◆ Records for the task
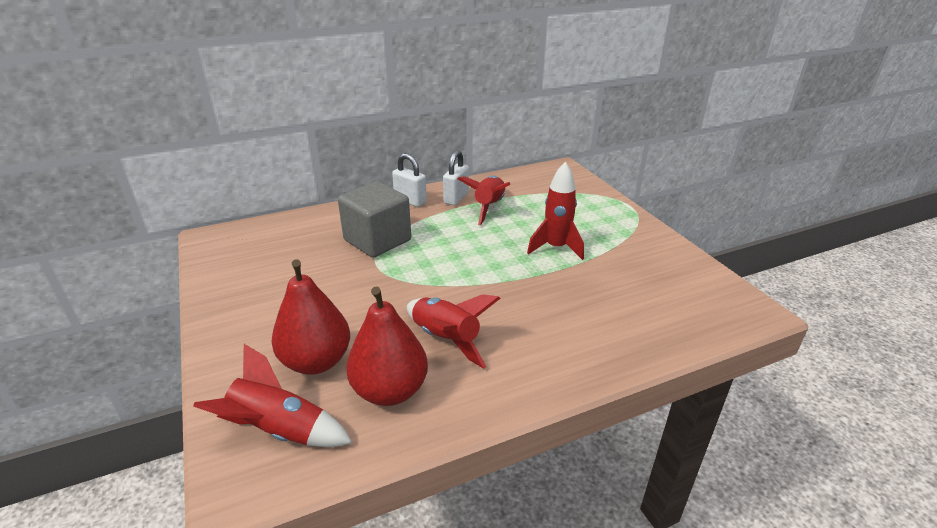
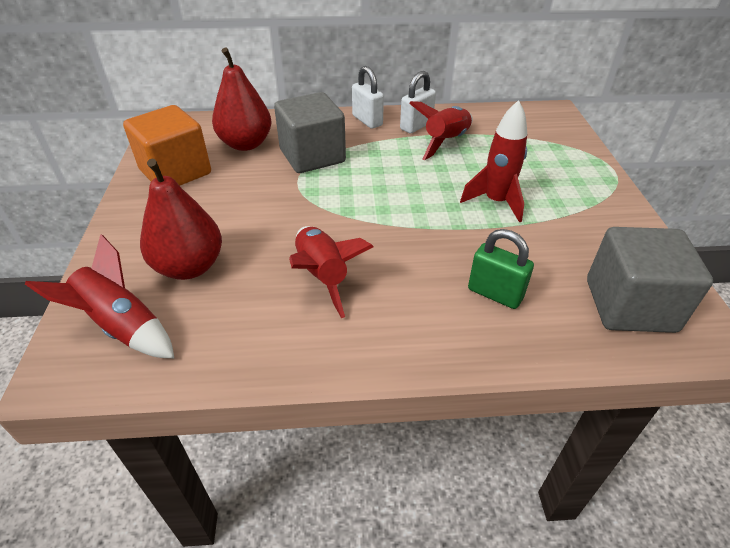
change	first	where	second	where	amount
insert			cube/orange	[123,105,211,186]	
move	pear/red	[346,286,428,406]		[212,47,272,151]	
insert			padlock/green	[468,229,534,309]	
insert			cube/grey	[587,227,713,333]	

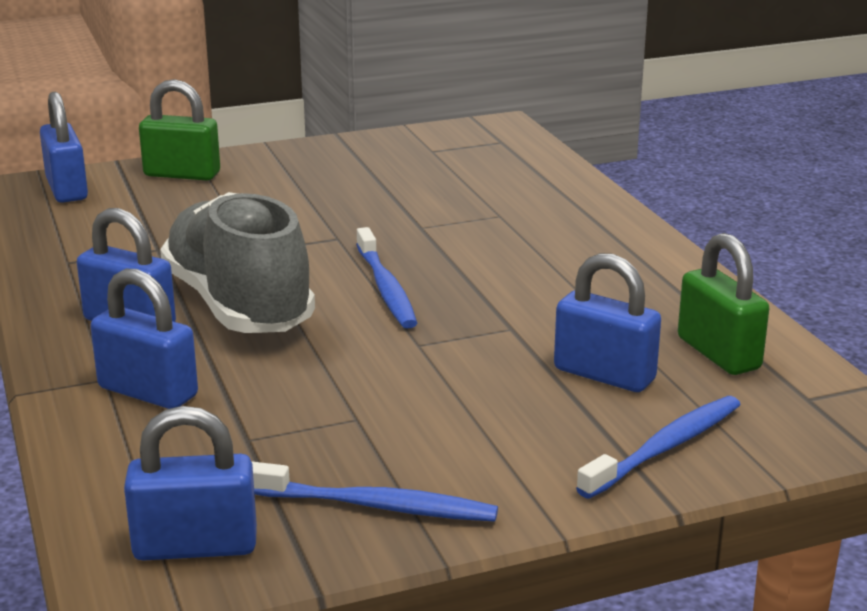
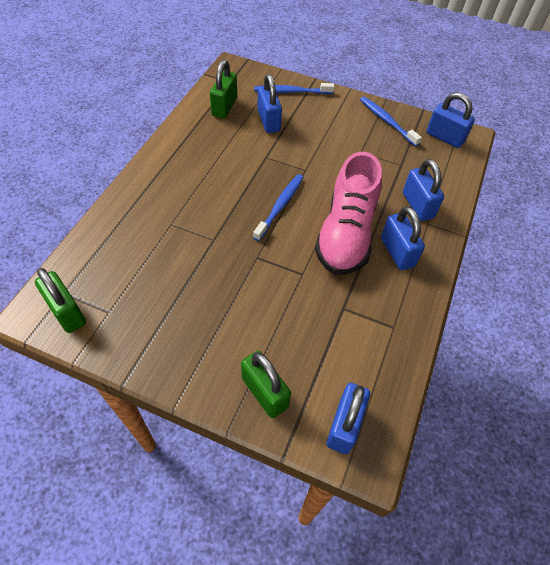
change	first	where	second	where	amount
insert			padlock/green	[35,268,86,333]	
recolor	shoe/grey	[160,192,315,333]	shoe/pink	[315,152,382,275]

◆ Task description
No pictures belong in the copy. Repeat the listing above exactly.

◆ Your solution
change	first	where	second	where	amount
insert			cube/orange	[123,105,211,186]	
move	pear/red	[346,286,428,406]		[212,47,272,151]	
insert			padlock/green	[468,229,534,309]	
insert			cube/grey	[587,227,713,333]	

change	first	where	second	where	amount
insert			padlock/green	[35,268,86,333]	
recolor	shoe/grey	[160,192,315,333]	shoe/pink	[315,152,382,275]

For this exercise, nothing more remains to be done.